* [Dataset section]

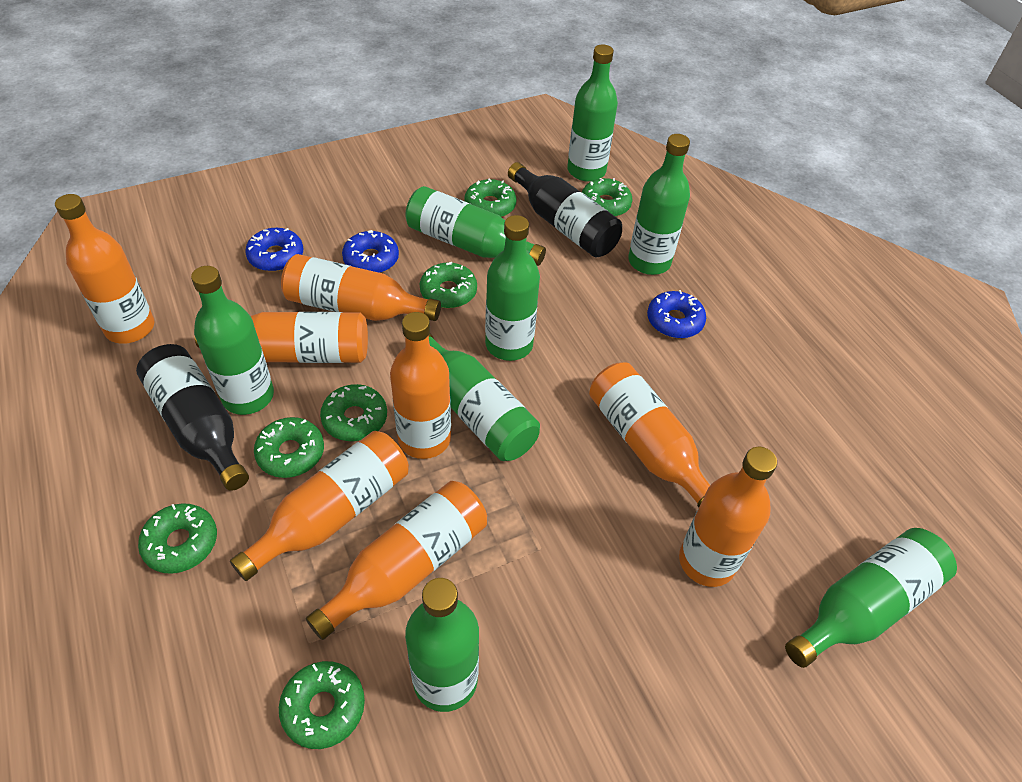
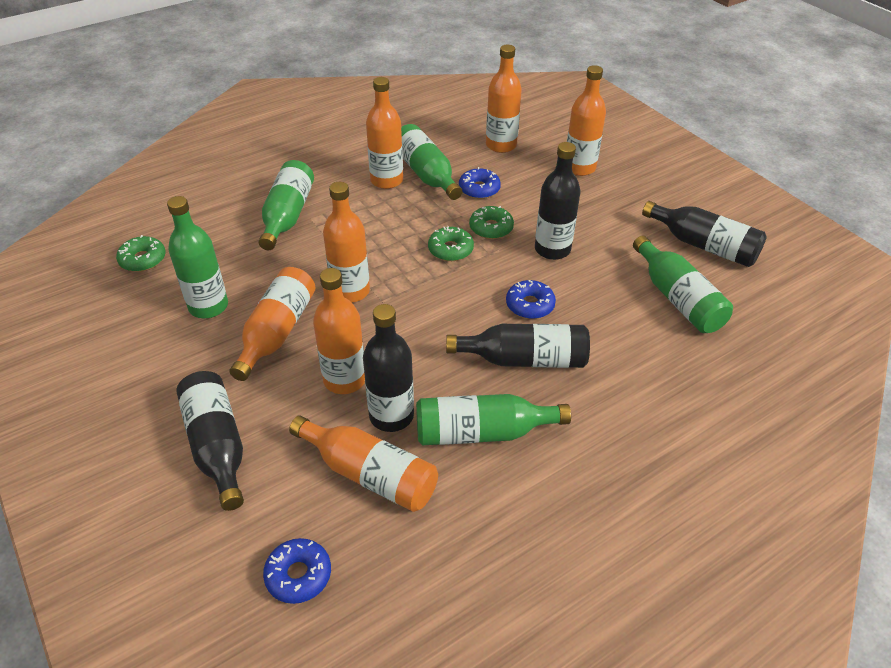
black bottle: 2 -> 5
green bottle: 8 -> 5
green donut: 7 -> 3
orange bottle: 8 -> 7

* [About this exercise]
Could you reproduce the data above exactly, without its pictures?

* [Solved problem]
black bottle: 2 -> 5
green bottle: 8 -> 5
green donut: 7 -> 3
orange bottle: 8 -> 7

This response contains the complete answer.